> _Description of the task_: From the entries below, extract every line that includes the word "white".

> _Data for this exercise_:
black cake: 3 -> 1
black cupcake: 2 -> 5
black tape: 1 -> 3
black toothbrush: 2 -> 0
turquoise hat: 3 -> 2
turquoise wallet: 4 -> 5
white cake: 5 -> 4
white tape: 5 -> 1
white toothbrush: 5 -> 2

> _Answer space_:
white cake: 5 -> 4
white tape: 5 -> 1
white toothbrush: 5 -> 2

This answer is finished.